:: Available data

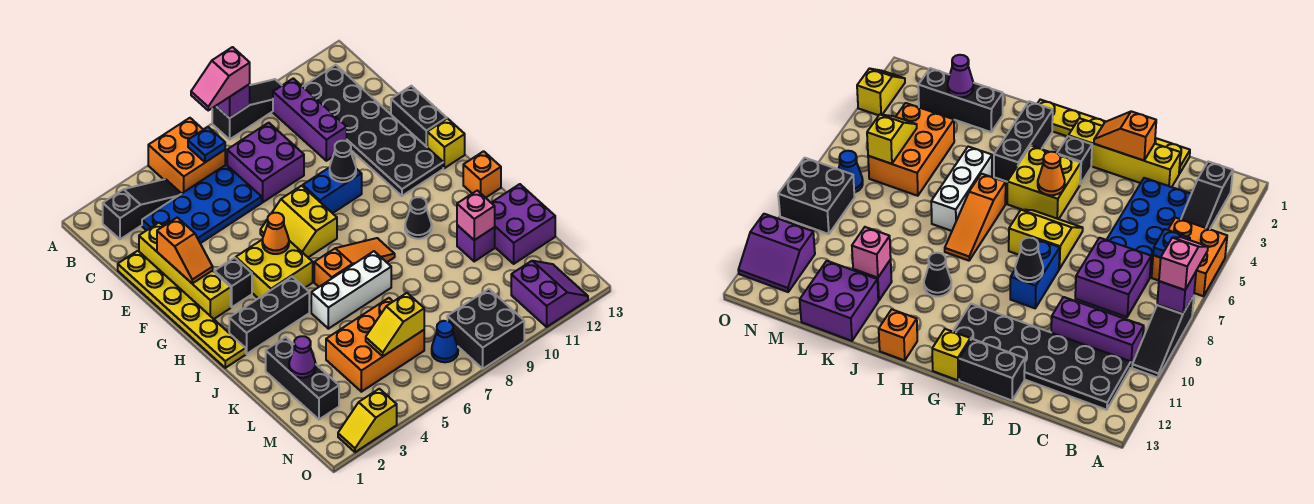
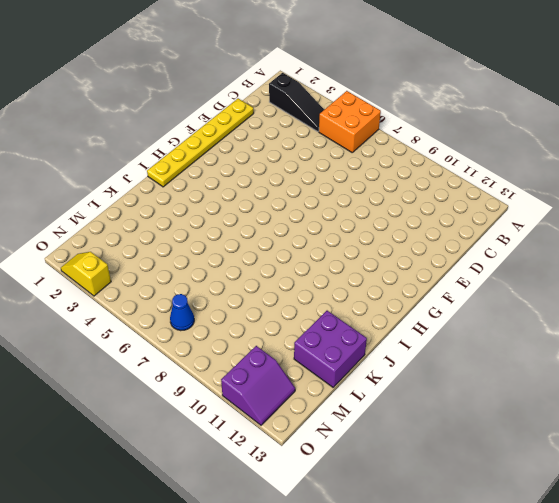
none -> black slope A8:A10 level 1 top 8
none -> purple brick B10:D10 level 1
none -> black plate B11:G12 level 1
none -> blue plate C3:D6 level 1

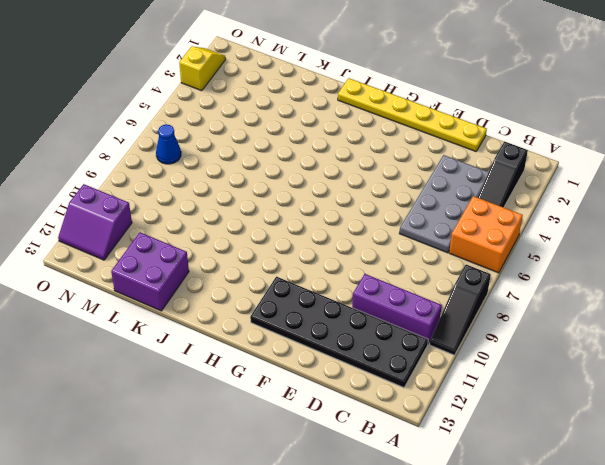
grey plate C3:D6 level 1 -> blue plate C3:D6 level 1
none -> purple brick C7:D8 level 1
none -> yellow brick D2:G2 level 1
none -> black brick E13:F13 level 1
none -> yellow slope F6:G7 level 1 top 7

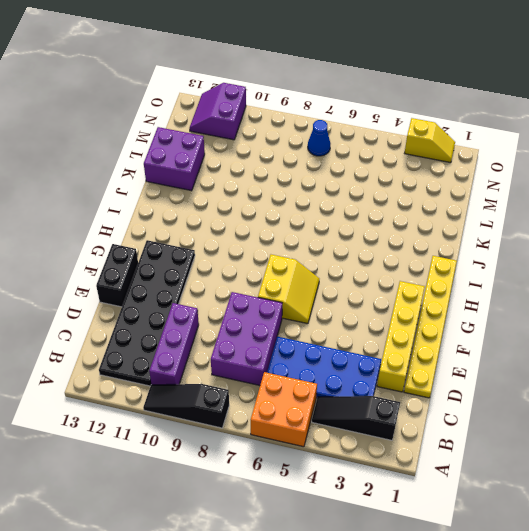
purple brick C7:E8 level 1 -> purple brick C7:D8 level 1
none -> blue brick F8:F9 level 1
none -> black brick G3 level 1
none -> yellow brick G4:H5 level 1
none -> yellow brick G13 level 1

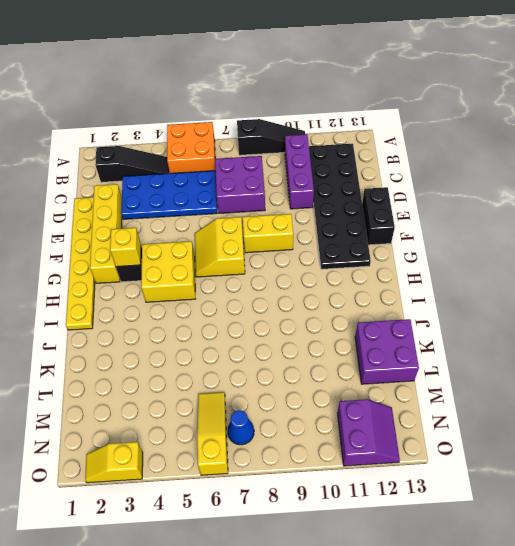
yellow brick F8:F9 level 1 -> blue brick F8:F9 level 1
yellow brick G3 level 2 -> yellow brick G13 level 1
yellow slope M6:O6 level 1 top O -> orange brick L4:M6 level 1
none -> black brick I2:I4 level 1
none -> orange slope I6:I8 level 1 top 6
none -> black cone I10 level 1
none -> orange brick I13 level 1

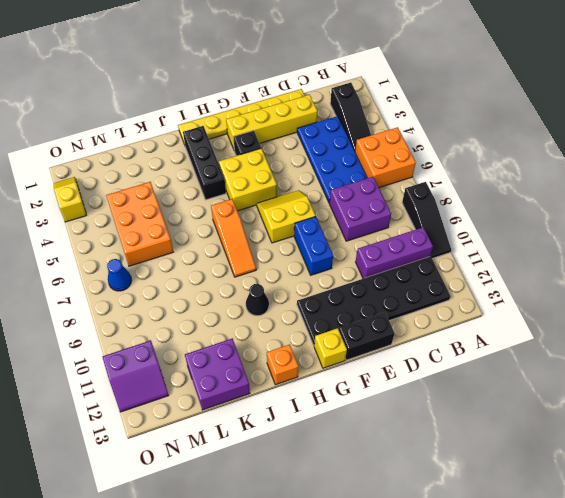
none -> white brick J5:J7 level 1
none -> black brick K2:M2 level 1
none -> purple brick K11 level 1
none -> black brick N8:O9 level 1

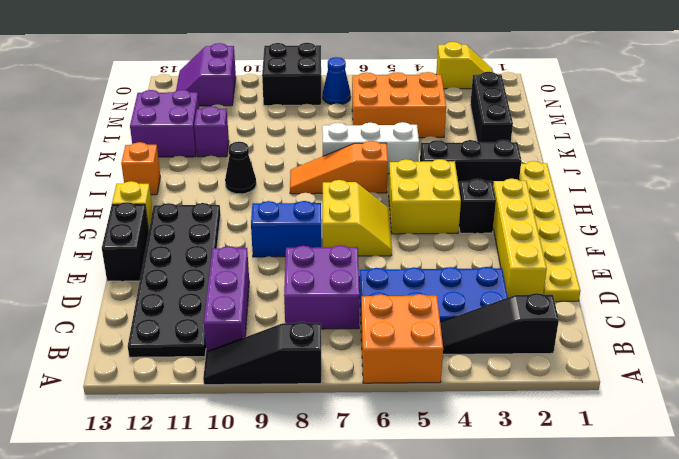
none -> purple brick A8 level 2
none -> blue plate B6 level 2
none -> orange slope E2:F2 level 2 top E
none -> black cone F9 level 2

::::

* [Exercise prompt] In the entries, find every line holding "blue" and copy it.

* [Written solution]
none -> blue plate C3:D6 level 1
grey plate C3:D6 level 1 -> blue plate C3:D6 level 1
none -> blue brick F8:F9 level 1
yellow brick F8:F9 level 1 -> blue brick F8:F9 level 1
none -> blue plate B6 level 2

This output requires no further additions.